_EXERCISE_
Please give back word for word the lines of the material below between the line containing "GAS3 pin AO: A3 -> A5" and the line containing "SOIL pin GND: VIN -> GND", inclusive.

-- Opening Marker --

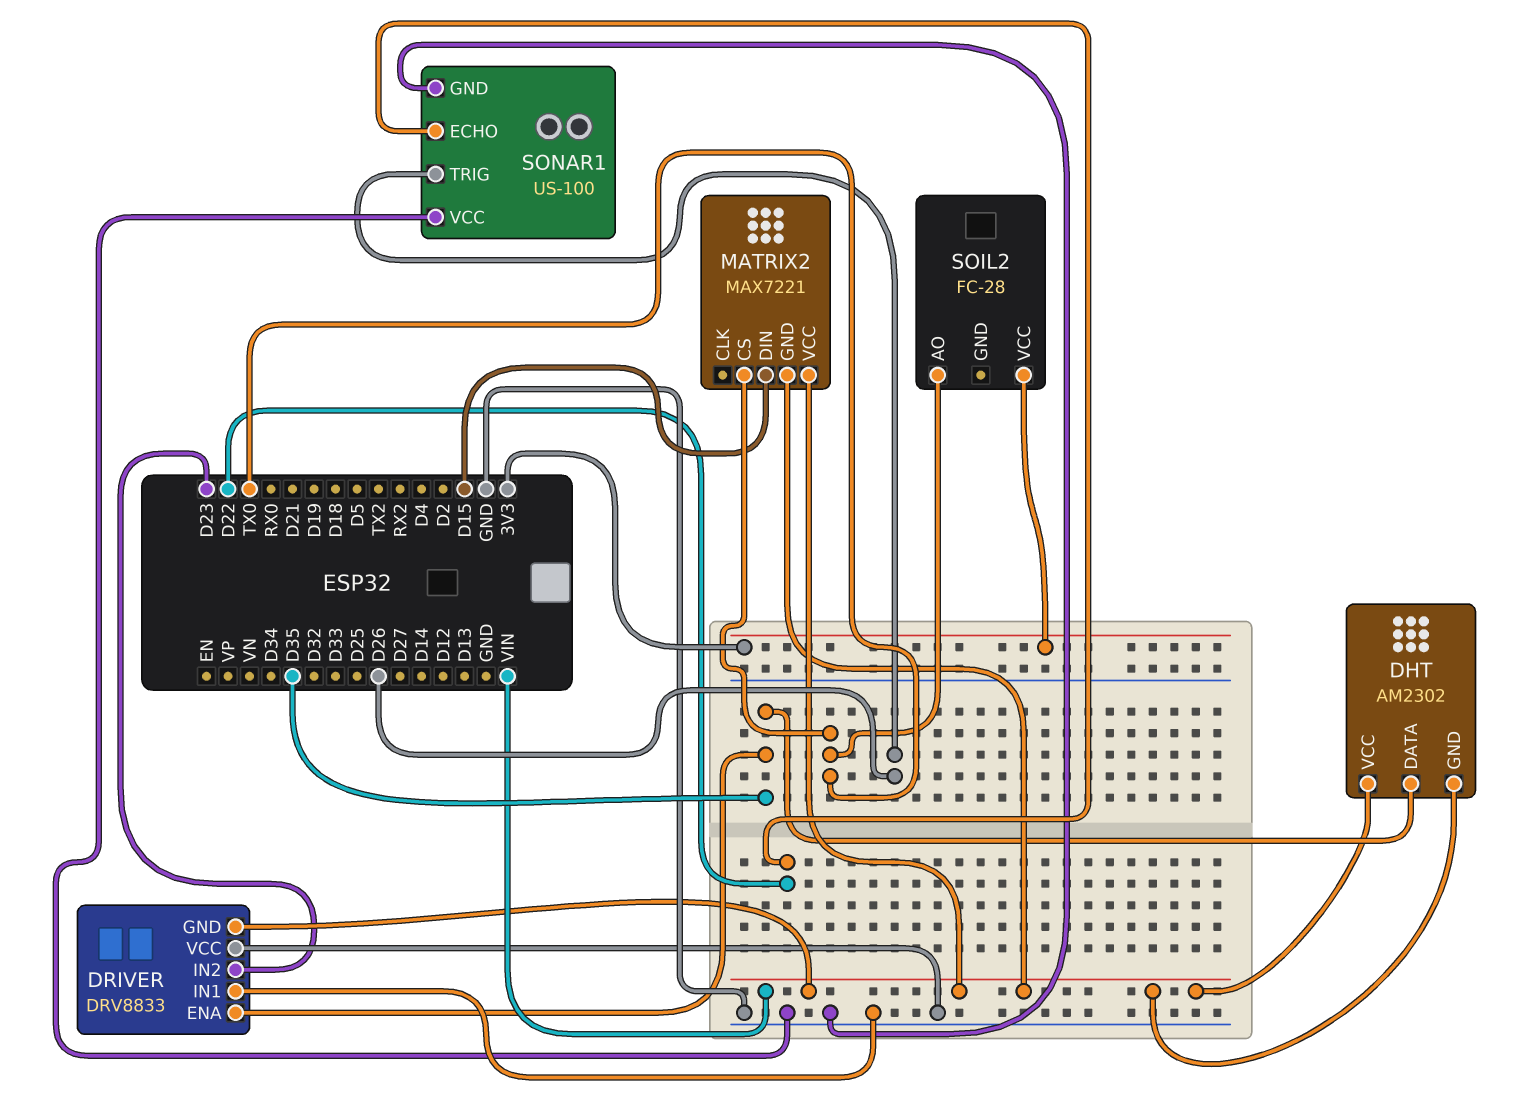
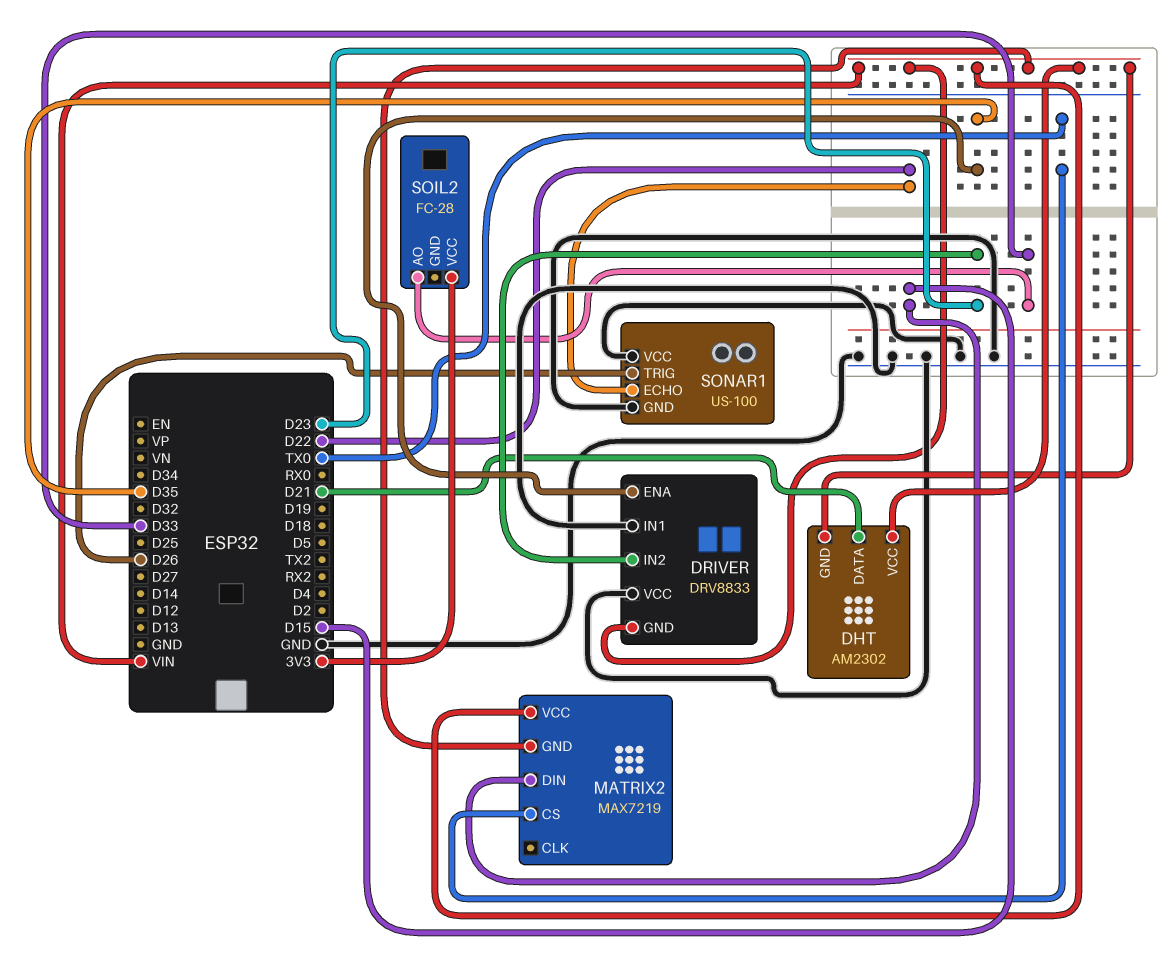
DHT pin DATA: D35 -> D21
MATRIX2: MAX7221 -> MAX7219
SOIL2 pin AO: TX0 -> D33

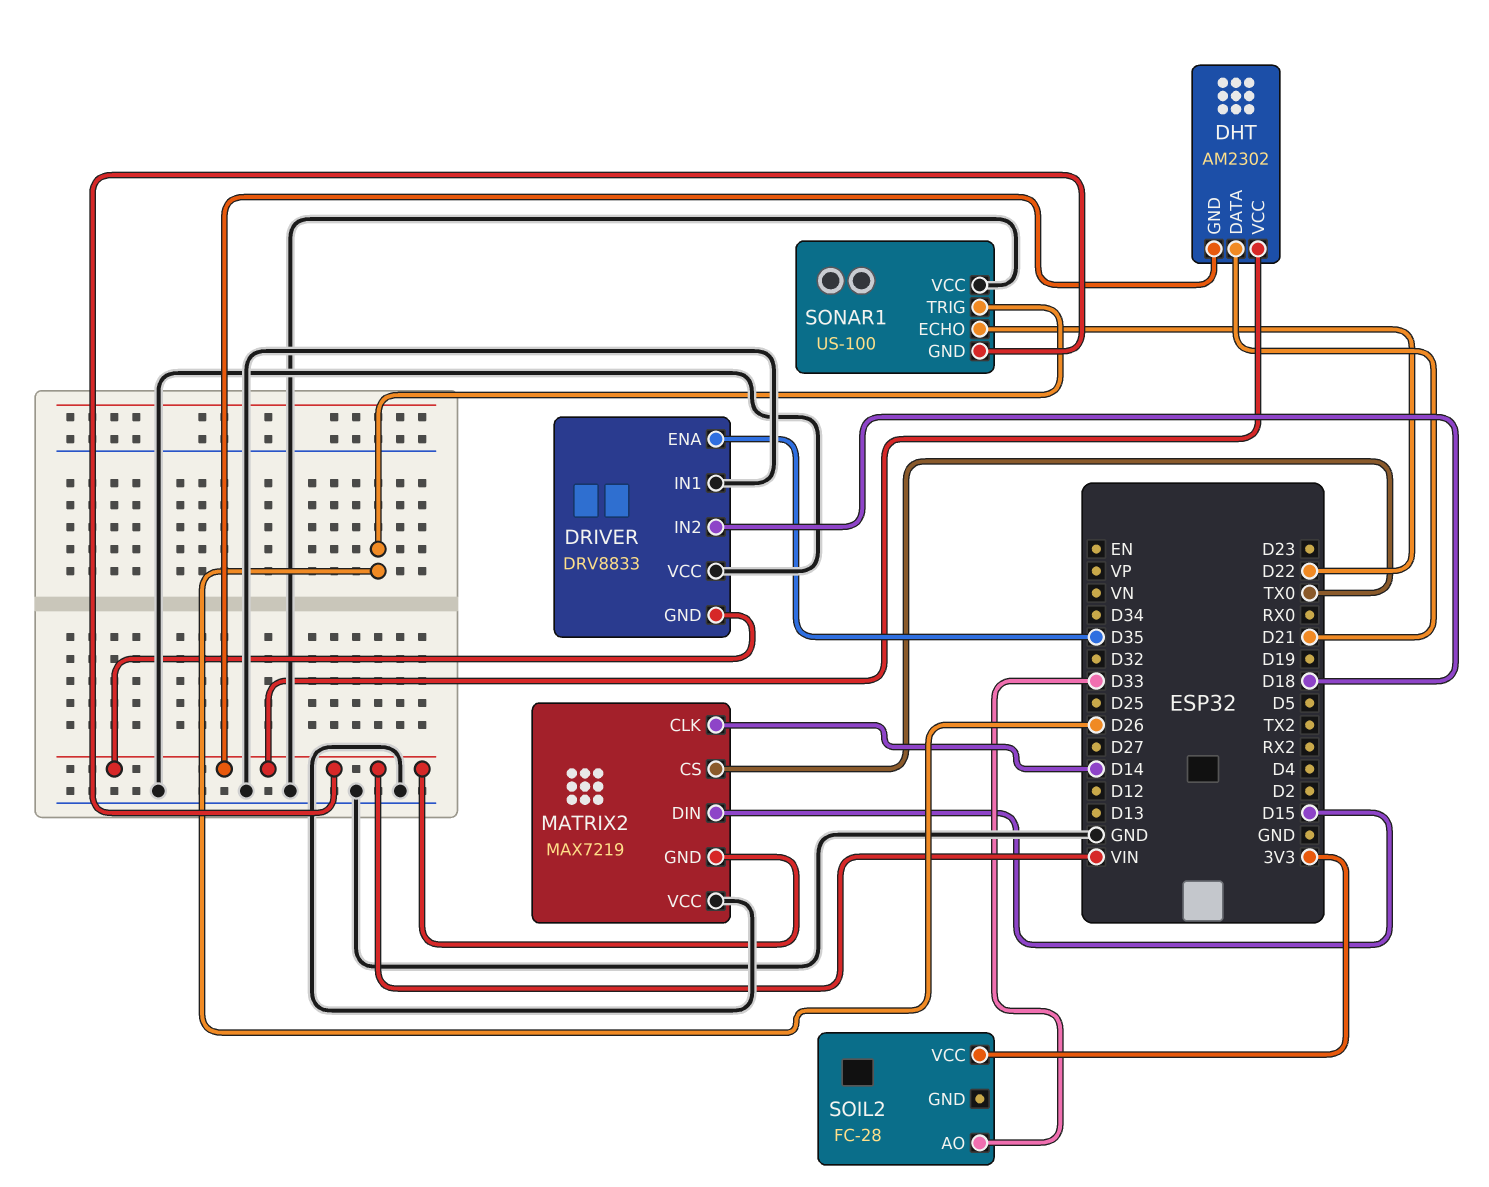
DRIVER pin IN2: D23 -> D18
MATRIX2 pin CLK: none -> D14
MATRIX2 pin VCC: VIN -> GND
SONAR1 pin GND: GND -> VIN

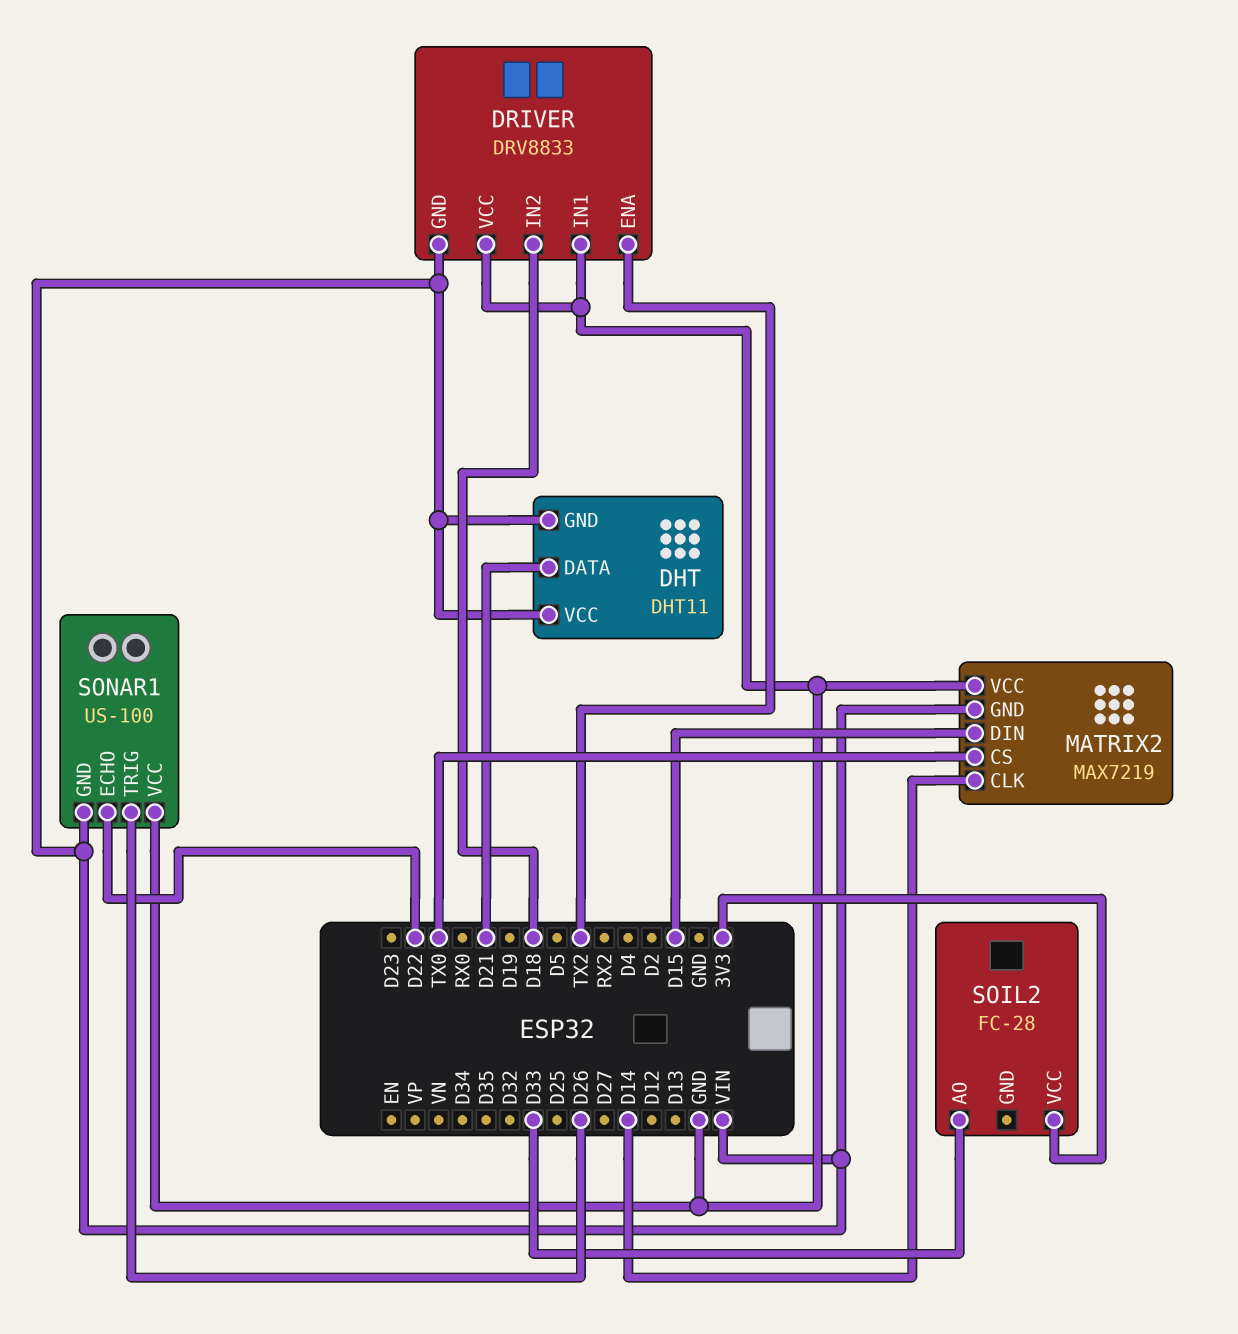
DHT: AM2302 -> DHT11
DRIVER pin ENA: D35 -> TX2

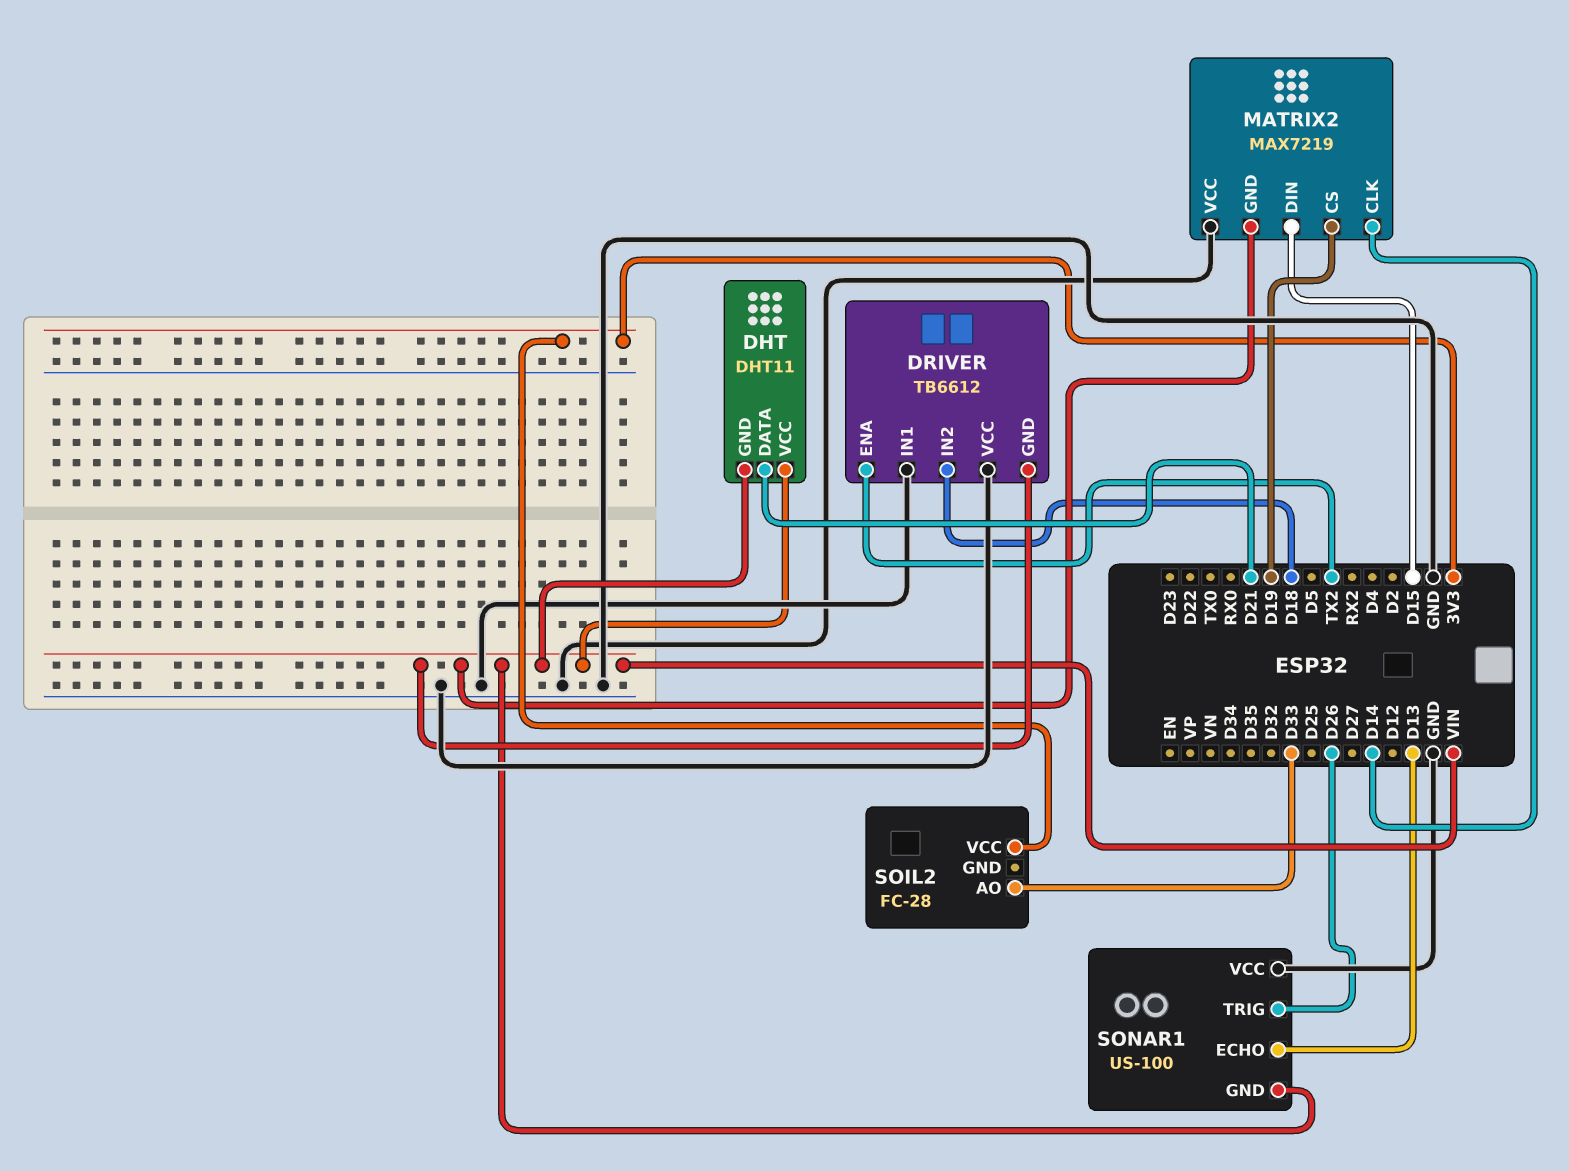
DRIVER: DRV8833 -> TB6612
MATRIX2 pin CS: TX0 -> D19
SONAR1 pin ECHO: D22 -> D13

-- Closing Marker --
-- Opening Marker --

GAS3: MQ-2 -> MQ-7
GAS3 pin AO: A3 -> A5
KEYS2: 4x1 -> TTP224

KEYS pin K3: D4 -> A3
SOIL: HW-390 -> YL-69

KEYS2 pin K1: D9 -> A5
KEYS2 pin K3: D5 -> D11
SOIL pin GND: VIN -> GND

-- Closing Marker --

_THE COMPLETED TASK_
GAS3 pin AO: A3 -> A5
KEYS2: 4x1 -> TTP224

KEYS pin K3: D4 -> A3
SOIL: HW-390 -> YL-69

KEYS2 pin K1: D9 -> A5
KEYS2 pin K3: D5 -> D11
SOIL pin GND: VIN -> GND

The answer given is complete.